> **What to do**:
Scan each line of the records for the word "cone" and extract the ones that have it.

---+---

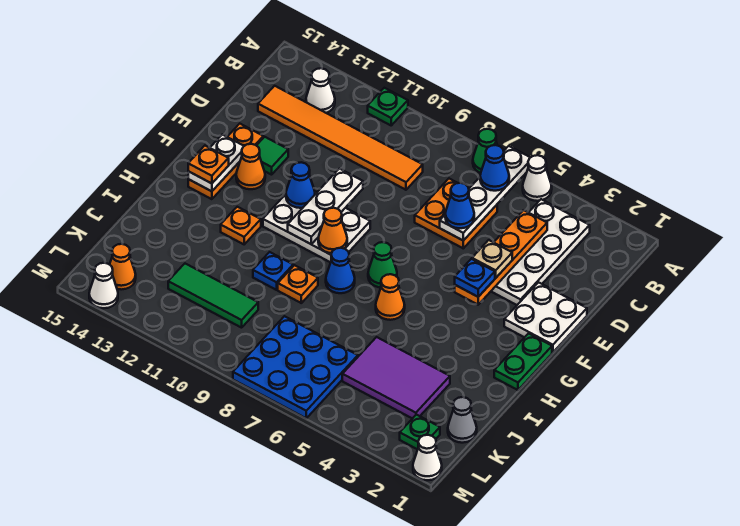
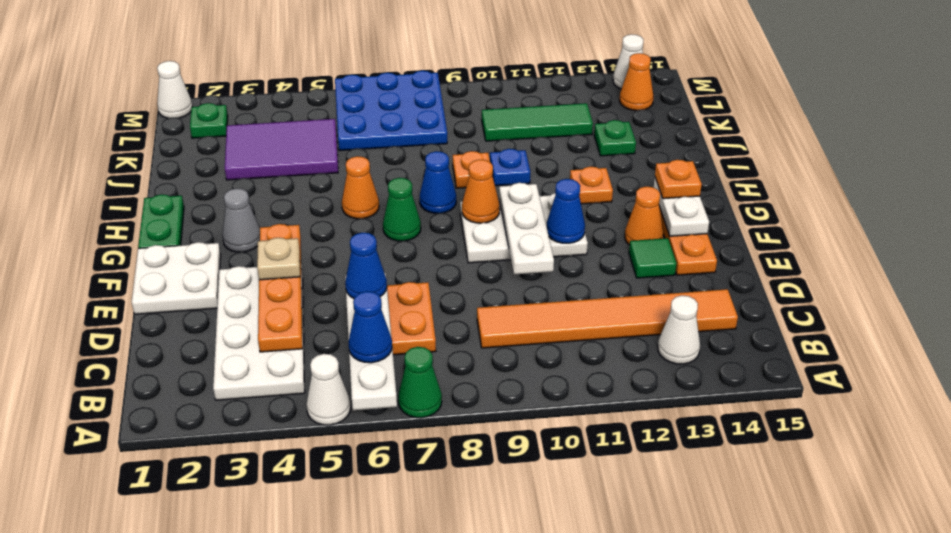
green plate A11 level 1 -> green plate J13 level 1
blue plate F4 level 3 -> none
grey cone K1 level 1 -> grey cone G3 level 1

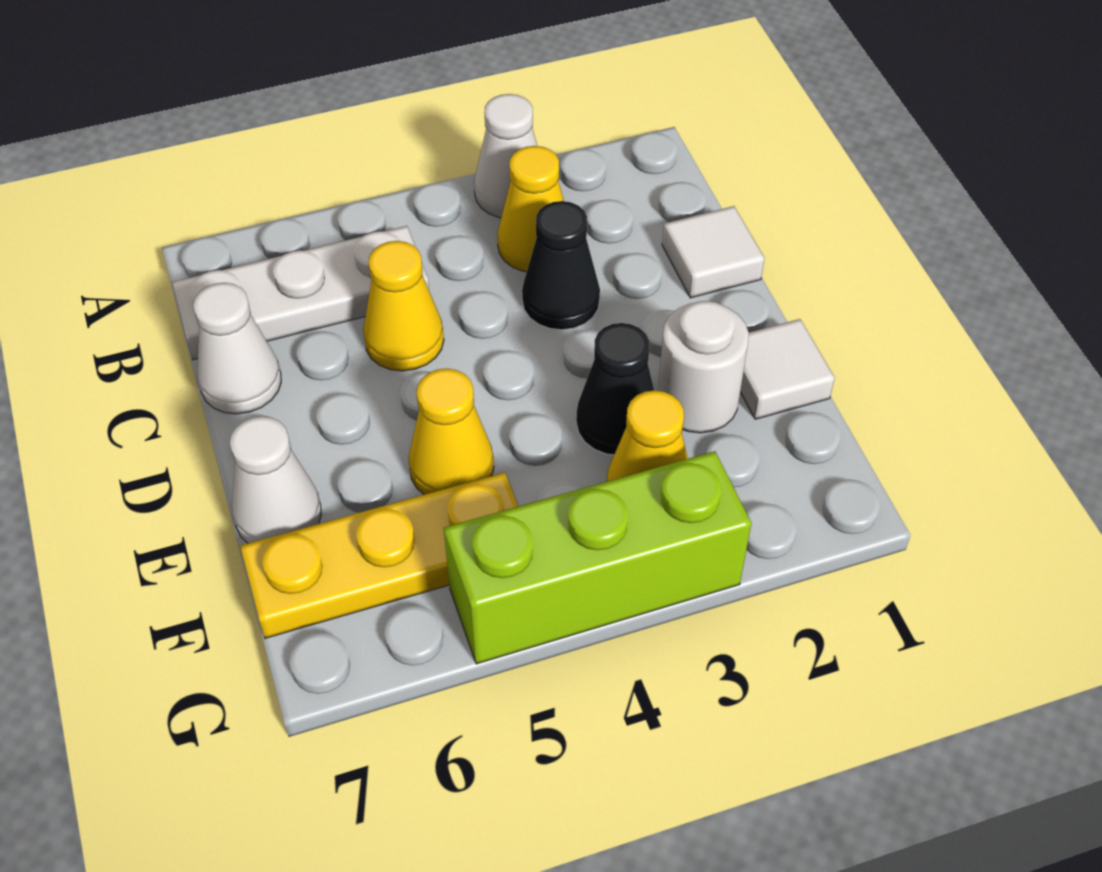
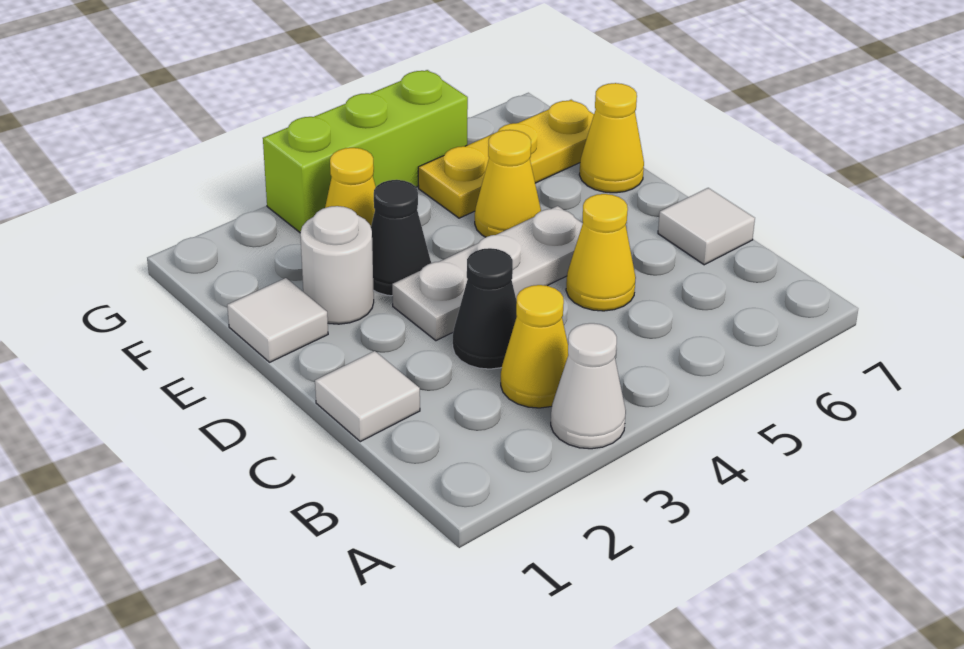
white plate B5:B7 level 1 -> white plate D3:D5 level 1
white cone C7 level 1 -> white tile C7 level 1
white cone E7 level 1 -> yellow cone E7 level 1

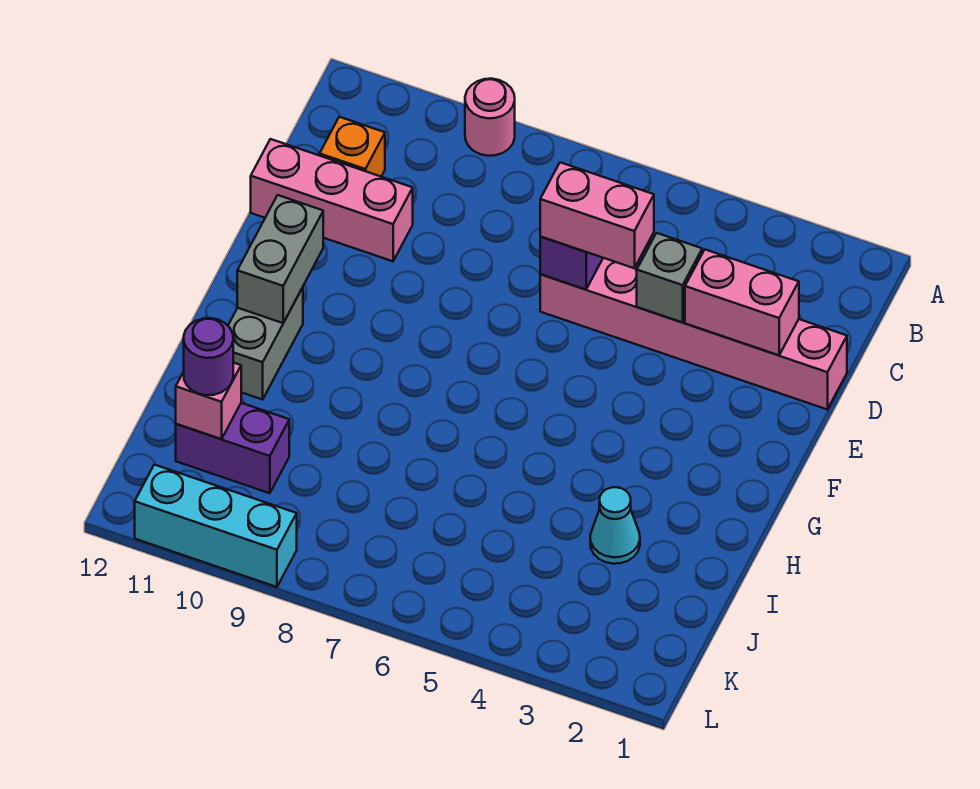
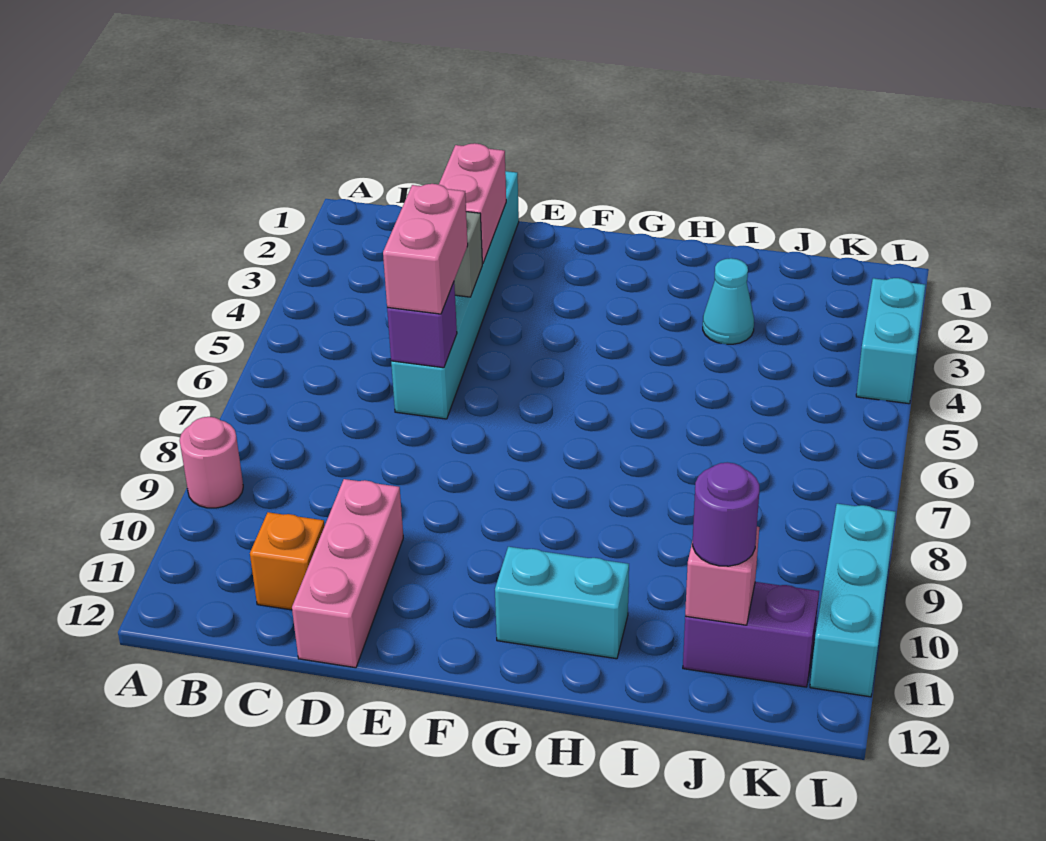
pink brick D1:D6 level 1 -> cyan brick D1:D6 level 1
grey brick F11:G11 level 2 -> none
grey brick G11:H11 level 1 -> cyan brick G11:H11 level 1
purple brick J10:J11 level 1 -> purple brick J11:K11 level 1
none -> cyan brick L3:L4 level 1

---+---

> **Expected output**:
grey cone K1 level 1 -> grey cone G3 level 1
white cone C7 level 1 -> white tile C7 level 1
white cone E7 level 1 -> yellow cone E7 level 1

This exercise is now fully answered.